RAW DATA START
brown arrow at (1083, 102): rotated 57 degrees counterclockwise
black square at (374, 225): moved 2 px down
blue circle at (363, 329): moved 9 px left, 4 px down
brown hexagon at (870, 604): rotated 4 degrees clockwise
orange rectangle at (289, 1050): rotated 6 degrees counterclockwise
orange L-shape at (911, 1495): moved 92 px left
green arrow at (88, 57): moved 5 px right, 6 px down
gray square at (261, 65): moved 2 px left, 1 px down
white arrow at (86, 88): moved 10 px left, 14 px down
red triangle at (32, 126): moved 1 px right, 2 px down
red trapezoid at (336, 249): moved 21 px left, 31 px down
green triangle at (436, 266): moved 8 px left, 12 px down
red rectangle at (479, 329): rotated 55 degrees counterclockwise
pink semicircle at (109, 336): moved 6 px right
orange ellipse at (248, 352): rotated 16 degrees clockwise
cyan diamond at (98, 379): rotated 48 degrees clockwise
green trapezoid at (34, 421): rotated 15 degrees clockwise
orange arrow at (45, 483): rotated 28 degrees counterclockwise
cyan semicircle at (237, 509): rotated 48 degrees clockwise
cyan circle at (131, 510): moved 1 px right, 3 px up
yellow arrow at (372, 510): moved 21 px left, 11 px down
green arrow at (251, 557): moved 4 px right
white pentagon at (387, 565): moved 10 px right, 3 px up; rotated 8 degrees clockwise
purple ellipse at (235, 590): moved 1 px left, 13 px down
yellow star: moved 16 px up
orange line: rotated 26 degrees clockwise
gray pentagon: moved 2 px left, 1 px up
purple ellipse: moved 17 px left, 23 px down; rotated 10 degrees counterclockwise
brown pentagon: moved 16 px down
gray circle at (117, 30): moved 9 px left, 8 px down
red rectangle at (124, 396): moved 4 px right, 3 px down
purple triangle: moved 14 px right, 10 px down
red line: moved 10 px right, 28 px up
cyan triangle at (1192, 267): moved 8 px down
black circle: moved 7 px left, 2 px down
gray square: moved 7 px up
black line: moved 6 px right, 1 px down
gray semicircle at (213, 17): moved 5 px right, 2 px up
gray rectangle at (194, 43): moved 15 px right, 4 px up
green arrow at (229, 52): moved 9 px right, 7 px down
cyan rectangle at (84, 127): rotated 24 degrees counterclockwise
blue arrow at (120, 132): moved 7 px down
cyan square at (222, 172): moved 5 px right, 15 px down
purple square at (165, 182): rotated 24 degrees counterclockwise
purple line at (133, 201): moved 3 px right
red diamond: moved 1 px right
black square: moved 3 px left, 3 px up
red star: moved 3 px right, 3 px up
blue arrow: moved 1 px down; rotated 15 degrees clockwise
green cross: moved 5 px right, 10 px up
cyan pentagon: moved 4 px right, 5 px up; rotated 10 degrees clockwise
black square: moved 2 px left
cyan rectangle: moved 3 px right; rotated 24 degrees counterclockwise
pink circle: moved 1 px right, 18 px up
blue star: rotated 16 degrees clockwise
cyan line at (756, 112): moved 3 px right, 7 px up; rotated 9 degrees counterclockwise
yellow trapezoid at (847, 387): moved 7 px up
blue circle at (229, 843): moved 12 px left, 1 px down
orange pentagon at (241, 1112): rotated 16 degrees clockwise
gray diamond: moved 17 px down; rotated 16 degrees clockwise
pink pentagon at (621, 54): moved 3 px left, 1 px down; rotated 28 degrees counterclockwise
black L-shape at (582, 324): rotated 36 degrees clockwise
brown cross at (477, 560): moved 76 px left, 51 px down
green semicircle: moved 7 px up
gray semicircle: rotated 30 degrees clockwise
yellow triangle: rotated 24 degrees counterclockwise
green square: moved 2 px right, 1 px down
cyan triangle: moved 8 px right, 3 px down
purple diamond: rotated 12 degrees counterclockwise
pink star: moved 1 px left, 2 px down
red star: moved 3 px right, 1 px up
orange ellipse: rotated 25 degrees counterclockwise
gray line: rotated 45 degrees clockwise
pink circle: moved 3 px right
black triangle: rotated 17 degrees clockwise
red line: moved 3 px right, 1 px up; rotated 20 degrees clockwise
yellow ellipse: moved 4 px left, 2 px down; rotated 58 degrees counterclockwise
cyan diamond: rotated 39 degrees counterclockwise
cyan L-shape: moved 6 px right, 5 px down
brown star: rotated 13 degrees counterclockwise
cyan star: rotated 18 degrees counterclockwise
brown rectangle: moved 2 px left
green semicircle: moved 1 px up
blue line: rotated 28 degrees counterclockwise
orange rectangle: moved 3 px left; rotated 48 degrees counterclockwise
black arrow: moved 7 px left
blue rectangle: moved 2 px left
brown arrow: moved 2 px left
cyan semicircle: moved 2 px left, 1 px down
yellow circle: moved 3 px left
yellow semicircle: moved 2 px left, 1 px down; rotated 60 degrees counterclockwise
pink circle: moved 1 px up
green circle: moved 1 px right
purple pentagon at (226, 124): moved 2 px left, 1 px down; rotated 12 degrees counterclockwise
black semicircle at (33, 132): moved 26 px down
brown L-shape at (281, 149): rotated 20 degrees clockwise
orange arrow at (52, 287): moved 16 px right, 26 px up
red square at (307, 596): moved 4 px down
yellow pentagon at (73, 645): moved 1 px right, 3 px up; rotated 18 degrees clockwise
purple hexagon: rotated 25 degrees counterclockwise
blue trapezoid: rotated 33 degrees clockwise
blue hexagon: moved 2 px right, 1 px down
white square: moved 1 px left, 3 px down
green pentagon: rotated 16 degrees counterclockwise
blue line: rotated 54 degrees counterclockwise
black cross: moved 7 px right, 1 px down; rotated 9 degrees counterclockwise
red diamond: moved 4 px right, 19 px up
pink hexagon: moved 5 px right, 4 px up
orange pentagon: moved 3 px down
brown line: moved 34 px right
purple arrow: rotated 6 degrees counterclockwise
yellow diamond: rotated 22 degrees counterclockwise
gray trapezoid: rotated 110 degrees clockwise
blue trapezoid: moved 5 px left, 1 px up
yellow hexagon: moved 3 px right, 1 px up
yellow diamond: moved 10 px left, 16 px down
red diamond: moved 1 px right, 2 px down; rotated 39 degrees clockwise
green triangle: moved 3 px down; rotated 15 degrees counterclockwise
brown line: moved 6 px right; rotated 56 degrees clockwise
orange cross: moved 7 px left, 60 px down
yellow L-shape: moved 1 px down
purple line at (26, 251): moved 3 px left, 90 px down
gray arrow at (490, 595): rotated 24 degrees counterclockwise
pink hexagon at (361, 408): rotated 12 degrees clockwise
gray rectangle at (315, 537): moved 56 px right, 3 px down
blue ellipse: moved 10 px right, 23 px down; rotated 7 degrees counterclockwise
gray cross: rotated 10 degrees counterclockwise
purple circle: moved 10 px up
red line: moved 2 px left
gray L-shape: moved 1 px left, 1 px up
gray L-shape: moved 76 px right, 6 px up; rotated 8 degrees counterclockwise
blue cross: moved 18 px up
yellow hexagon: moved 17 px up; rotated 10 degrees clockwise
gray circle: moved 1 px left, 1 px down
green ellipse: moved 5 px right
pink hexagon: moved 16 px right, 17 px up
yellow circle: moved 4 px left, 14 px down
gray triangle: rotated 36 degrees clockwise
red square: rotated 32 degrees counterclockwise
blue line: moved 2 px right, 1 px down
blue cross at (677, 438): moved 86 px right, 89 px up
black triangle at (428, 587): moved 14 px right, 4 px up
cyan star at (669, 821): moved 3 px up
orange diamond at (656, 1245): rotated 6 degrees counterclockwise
RAW DATA END
Report the number of lines above containing the string "trapezoid" as your sole answer.

• OUTPUT OF THE EXERCISE: 6